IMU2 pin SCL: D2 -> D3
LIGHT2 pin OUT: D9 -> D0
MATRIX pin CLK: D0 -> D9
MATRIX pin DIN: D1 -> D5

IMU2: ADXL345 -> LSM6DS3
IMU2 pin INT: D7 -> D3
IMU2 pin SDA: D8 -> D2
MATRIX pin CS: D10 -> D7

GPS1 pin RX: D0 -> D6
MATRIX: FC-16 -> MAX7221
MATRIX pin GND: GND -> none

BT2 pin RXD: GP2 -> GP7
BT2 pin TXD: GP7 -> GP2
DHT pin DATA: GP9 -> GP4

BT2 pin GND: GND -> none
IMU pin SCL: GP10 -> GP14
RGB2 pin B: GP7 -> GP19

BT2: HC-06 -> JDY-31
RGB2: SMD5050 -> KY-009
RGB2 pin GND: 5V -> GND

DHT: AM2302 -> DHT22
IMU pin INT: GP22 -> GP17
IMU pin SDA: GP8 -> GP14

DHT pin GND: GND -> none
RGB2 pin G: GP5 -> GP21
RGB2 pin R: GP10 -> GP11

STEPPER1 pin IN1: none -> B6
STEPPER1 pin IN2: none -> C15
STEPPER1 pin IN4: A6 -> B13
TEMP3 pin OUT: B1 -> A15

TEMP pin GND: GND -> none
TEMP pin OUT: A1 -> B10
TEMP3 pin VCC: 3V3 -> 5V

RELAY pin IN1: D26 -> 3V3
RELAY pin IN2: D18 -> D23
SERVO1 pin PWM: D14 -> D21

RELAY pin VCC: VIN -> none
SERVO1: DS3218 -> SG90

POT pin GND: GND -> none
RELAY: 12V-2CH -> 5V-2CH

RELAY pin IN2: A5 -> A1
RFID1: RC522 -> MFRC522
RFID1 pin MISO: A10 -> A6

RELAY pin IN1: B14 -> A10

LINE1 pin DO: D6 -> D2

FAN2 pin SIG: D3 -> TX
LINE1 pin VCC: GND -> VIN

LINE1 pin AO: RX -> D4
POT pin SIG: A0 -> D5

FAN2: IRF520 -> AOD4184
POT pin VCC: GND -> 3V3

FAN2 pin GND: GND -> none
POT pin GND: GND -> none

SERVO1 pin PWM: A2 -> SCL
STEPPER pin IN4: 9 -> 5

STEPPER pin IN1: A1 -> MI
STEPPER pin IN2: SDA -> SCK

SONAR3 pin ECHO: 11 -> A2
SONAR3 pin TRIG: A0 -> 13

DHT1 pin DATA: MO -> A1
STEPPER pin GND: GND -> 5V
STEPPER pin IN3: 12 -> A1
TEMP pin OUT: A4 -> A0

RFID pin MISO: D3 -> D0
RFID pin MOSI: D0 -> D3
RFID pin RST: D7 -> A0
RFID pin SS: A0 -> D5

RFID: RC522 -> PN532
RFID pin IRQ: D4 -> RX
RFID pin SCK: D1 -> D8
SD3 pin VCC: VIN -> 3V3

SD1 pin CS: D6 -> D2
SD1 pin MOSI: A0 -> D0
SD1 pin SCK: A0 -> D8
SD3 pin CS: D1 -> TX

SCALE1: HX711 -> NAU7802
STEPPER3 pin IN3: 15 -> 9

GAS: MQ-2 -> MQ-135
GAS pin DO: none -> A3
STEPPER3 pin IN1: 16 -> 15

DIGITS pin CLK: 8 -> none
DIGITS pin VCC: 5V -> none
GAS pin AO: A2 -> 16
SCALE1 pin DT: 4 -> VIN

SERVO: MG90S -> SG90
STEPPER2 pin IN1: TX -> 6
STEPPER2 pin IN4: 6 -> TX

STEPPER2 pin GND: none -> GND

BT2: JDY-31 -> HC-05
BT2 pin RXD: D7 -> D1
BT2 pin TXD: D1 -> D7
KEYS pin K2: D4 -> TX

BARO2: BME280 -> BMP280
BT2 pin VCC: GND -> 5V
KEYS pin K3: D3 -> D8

-----

Problem statement:
Your job is to retype all of the material exactly.

Response below:
IMU2 pin SCL: D2 -> D3
LIGHT2 pin OUT: D9 -> D0
MATRIX pin CLK: D0 -> D9
MATRIX pin DIN: D1 -> D5

IMU2: ADXL345 -> LSM6DS3
IMU2 pin INT: D7 -> D3
IMU2 pin SDA: D8 -> D2
MATRIX pin CS: D10 -> D7

GPS1 pin RX: D0 -> D6
MATRIX: FC-16 -> MAX7221
MATRIX pin GND: GND -> none

BT2 pin RXD: GP2 -> GP7
BT2 pin TXD: GP7 -> GP2
DHT pin DATA: GP9 -> GP4

BT2 pin GND: GND -> none
IMU pin SCL: GP10 -> GP14
RGB2 pin B: GP7 -> GP19

BT2: HC-06 -> JDY-31
RGB2: SMD5050 -> KY-009
RGB2 pin GND: 5V -> GND

DHT: AM2302 -> DHT22
IMU pin INT: GP22 -> GP17
IMU pin SDA: GP8 -> GP14

DHT pin GND: GND -> none
RGB2 pin G: GP5 -> GP21
RGB2 pin R: GP10 -> GP11

STEPPER1 pin IN1: none -> B6
STEPPER1 pin IN2: none -> C15
STEPPER1 pin IN4: A6 -> B13
TEMP3 pin OUT: B1 -> A15

TEMP pin GND: GND -> none
TEMP pin OUT: A1 -> B10
TEMP3 pin VCC: 3V3 -> 5V

RELAY pin IN1: D26 -> 3V3
RELAY pin IN2: D18 -> D23
SERVO1 pin PWM: D14 -> D21

RELAY pin VCC: VIN -> none
SERVO1: DS3218 -> SG90

POT pin GND: GND -> none
RELAY: 12V-2CH -> 5V-2CH

RELAY pin IN2: A5 -> A1
RFID1: RC522 -> MFRC522
RFID1 pin MISO: A10 -> A6

RELAY pin IN1: B14 -> A10

LINE1 pin DO: D6 -> D2

FAN2 pin SIG: D3 -> TX
LINE1 pin VCC: GND -> VIN

LINE1 pin AO: RX -> D4
POT pin SIG: A0 -> D5

FAN2: IRF520 -> AOD4184
POT pin VCC: GND -> 3V3

FAN2 pin GND: GND -> none
POT pin GND: GND -> none

SERVO1 pin PWM: A2 -> SCL
STEPPER pin IN4: 9 -> 5

STEPPER pin IN1: A1 -> MI
STEPPER pin IN2: SDA -> SCK

SONAR3 pin ECHO: 11 -> A2
SONAR3 pin TRIG: A0 -> 13

DHT1 pin DATA: MO -> A1
STEPPER pin GND: GND -> 5V
STEPPER pin IN3: 12 -> A1
TEMP pin OUT: A4 -> A0

RFID pin MISO: D3 -> D0
RFID pin MOSI: D0 -> D3
RFID pin RST: D7 -> A0
RFID pin SS: A0 -> D5

RFID: RC522 -> PN532
RFID pin IRQ: D4 -> RX
RFID pin SCK: D1 -> D8
SD3 pin VCC: VIN -> 3V3

SD1 pin CS: D6 -> D2
SD1 pin MOSI: A0 -> D0
SD1 pin SCK: A0 -> D8
SD3 pin CS: D1 -> TX

SCALE1: HX711 -> NAU7802
STEPPER3 pin IN3: 15 -> 9

GAS: MQ-2 -> MQ-135
GAS pin DO: none -> A3
STEPPER3 pin IN1: 16 -> 15

DIGITS pin CLK: 8 -> none
DIGITS pin VCC: 5V -> none
GAS pin AO: A2 -> 16
SCALE1 pin DT: 4 -> VIN

SERVO: MG90S -> SG90
STEPPER2 pin IN1: TX -> 6
STEPPER2 pin IN4: 6 -> TX

STEPPER2 pin GND: none -> GND

BT2: JDY-31 -> HC-05
BT2 pin RXD: D7 -> D1
BT2 pin TXD: D1 -> D7
KEYS pin K2: D4 -> TX

BARO2: BME280 -> BMP280
BT2 pin VCC: GND -> 5V
KEYS pin K3: D3 -> D8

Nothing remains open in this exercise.